(Scene difference descriptions)
________

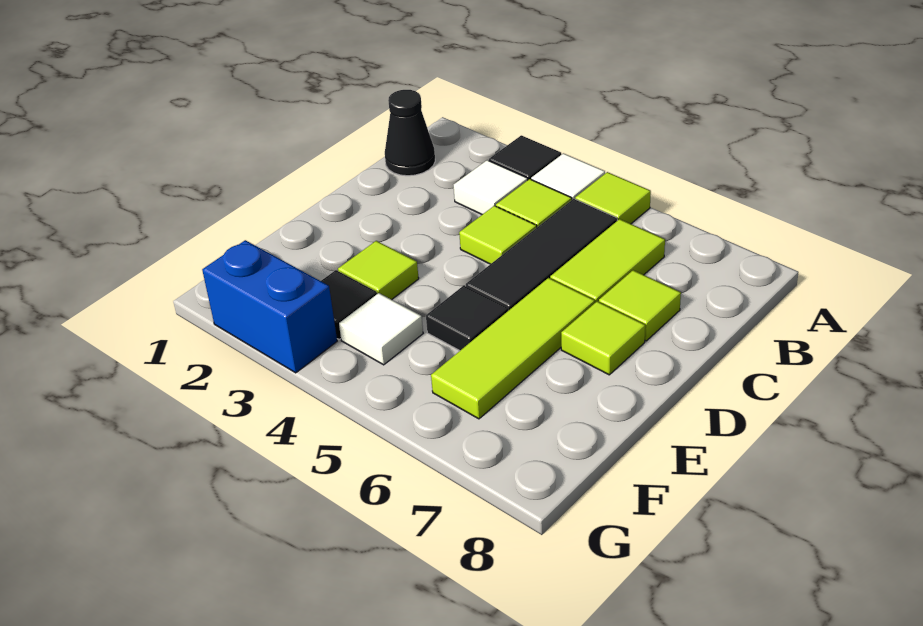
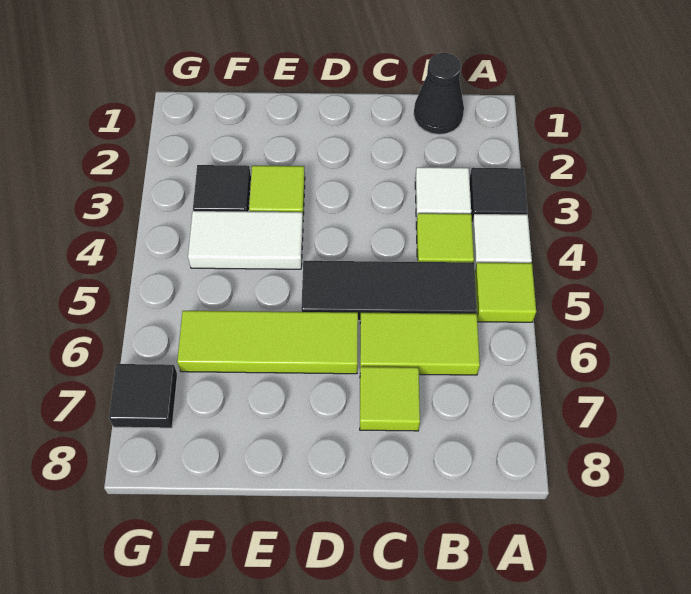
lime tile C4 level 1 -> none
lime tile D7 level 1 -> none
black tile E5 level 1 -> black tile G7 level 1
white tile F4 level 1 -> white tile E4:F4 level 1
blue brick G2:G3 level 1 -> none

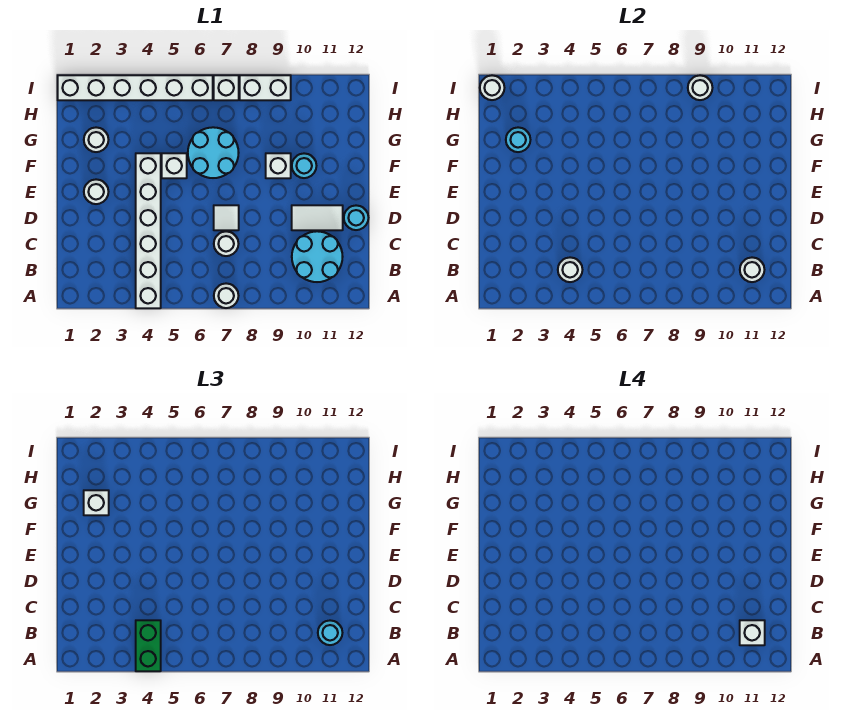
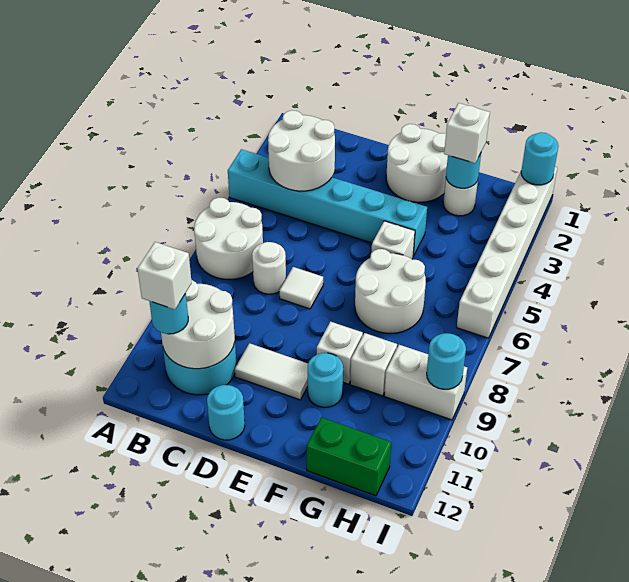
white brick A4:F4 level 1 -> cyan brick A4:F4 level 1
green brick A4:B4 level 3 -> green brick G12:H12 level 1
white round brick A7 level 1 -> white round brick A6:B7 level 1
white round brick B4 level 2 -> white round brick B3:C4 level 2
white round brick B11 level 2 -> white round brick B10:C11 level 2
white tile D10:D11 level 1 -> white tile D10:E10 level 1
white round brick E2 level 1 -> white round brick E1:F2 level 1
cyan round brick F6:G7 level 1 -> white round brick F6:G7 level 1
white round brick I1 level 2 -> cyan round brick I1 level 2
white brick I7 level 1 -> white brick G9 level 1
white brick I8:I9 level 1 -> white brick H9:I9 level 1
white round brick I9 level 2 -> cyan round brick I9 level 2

________

Set down, word for word, the line that holds "blue brick G2:G3 level 1 -> none" and all lines after it to the end of the entries above, but not the pictures.

blue brick G2:G3 level 1 -> none

white brick A4:F4 level 1 -> cyan brick A4:F4 level 1
green brick A4:B4 level 3 -> green brick G12:H12 level 1
white round brick A7 level 1 -> white round brick A6:B7 level 1
white round brick B4 level 2 -> white round brick B3:C4 level 2
white round brick B11 level 2 -> white round brick B10:C11 level 2
white tile D10:D11 level 1 -> white tile D10:E10 level 1
white round brick E2 level 1 -> white round brick E1:F2 level 1
cyan round brick F6:G7 level 1 -> white round brick F6:G7 level 1
white round brick I1 level 2 -> cyan round brick I1 level 2
white brick I7 level 1 -> white brick G9 level 1
white brick I8:I9 level 1 -> white brick H9:I9 level 1
white round brick I9 level 2 -> cyan round brick I9 level 2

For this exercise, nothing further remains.